▶ [Stored items]
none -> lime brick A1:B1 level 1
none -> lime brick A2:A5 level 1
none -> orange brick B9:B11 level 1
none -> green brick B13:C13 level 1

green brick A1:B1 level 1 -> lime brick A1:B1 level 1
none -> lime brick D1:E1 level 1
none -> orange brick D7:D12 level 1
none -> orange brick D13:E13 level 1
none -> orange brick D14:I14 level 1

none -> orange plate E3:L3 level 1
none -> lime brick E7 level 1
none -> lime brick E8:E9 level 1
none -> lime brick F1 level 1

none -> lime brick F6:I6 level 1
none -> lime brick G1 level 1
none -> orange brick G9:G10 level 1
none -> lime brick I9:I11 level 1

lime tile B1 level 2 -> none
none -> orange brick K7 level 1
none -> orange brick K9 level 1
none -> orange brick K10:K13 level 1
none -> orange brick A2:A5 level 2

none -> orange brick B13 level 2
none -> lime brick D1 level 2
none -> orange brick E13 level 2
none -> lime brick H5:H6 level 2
...
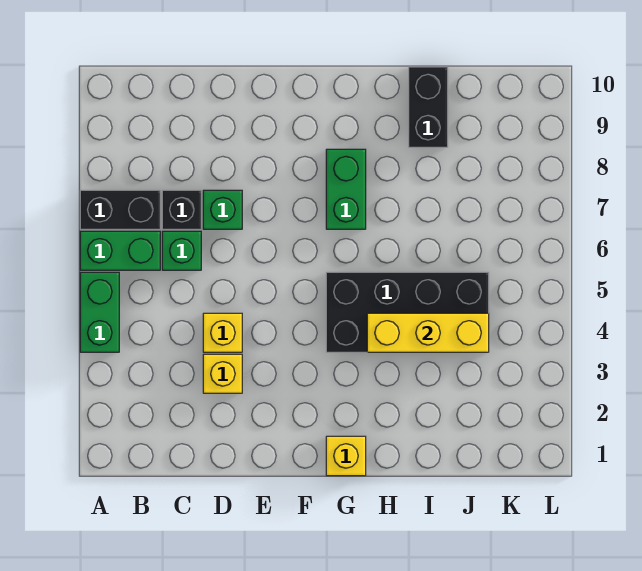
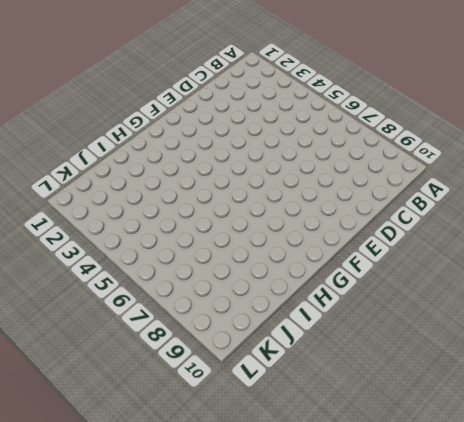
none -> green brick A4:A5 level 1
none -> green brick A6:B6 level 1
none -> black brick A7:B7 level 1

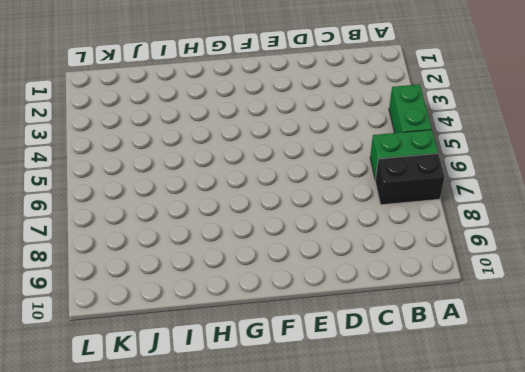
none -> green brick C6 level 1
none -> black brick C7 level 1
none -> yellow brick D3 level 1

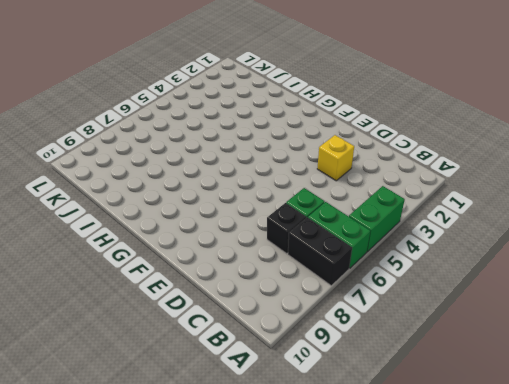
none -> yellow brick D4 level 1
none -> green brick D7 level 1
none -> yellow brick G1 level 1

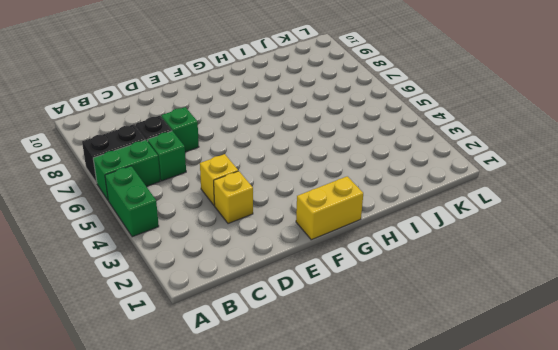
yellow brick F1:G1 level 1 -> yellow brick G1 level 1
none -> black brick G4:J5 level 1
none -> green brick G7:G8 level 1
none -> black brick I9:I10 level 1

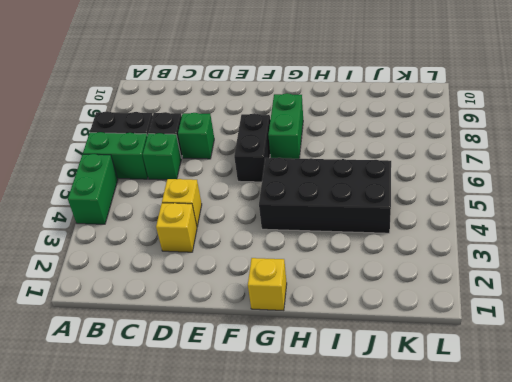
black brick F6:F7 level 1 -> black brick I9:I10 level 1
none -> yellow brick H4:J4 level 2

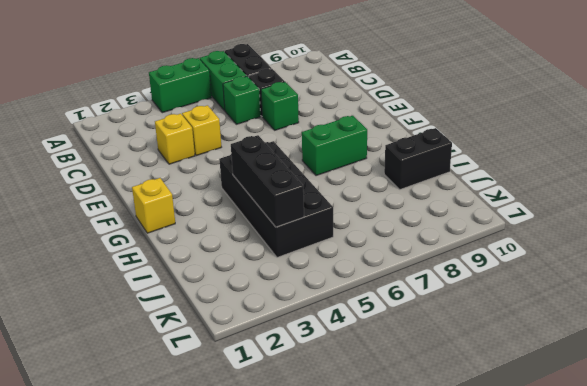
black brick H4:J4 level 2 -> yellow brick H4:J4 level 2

▶ [What needs to be done] Write the number of lines in the data above that contain "green", adding no other words.

▶ [Answer section] 7